→ Available data:
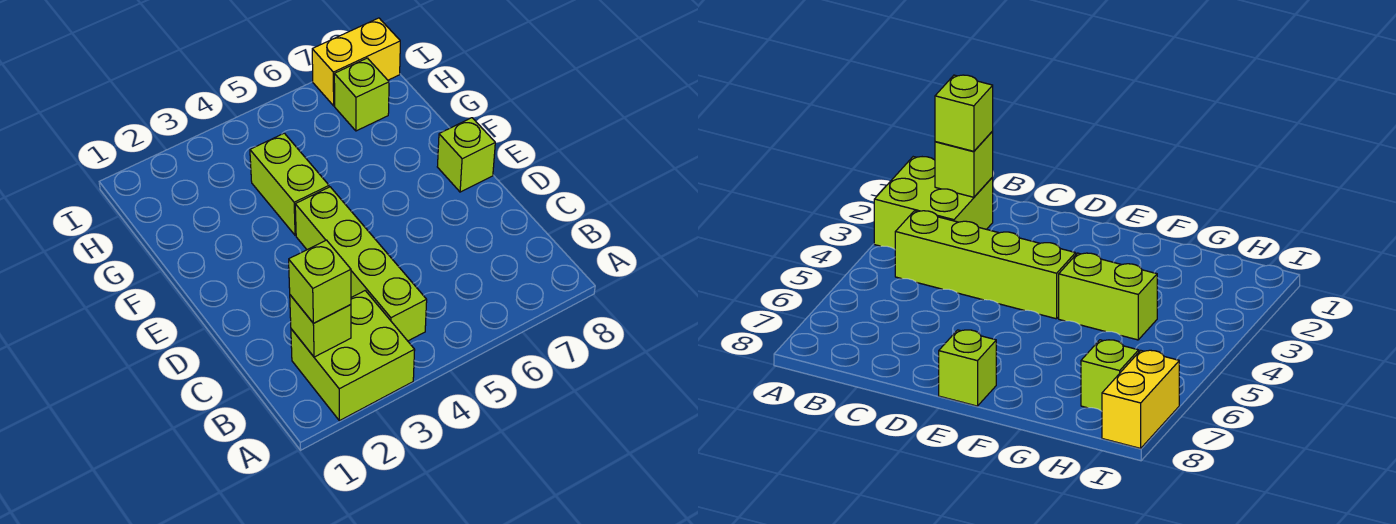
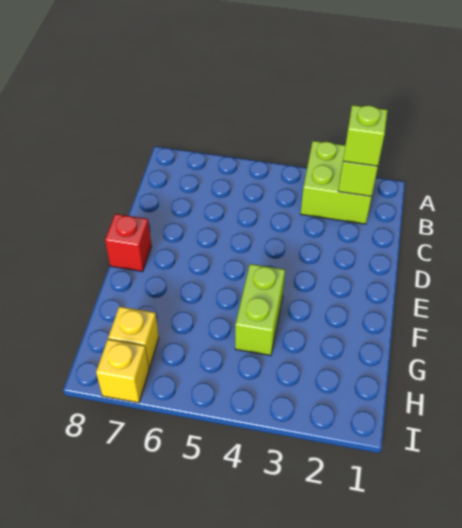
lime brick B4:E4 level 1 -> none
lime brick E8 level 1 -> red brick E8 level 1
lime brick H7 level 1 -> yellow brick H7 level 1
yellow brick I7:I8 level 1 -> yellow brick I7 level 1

→ Work instructions:
Every line from the one containing "lime brick H7" through the end of the material above should be retyped exactly; please include nothing else.

→ Exercise output:
lime brick H7 level 1 -> yellow brick H7 level 1
yellow brick I7:I8 level 1 -> yellow brick I7 level 1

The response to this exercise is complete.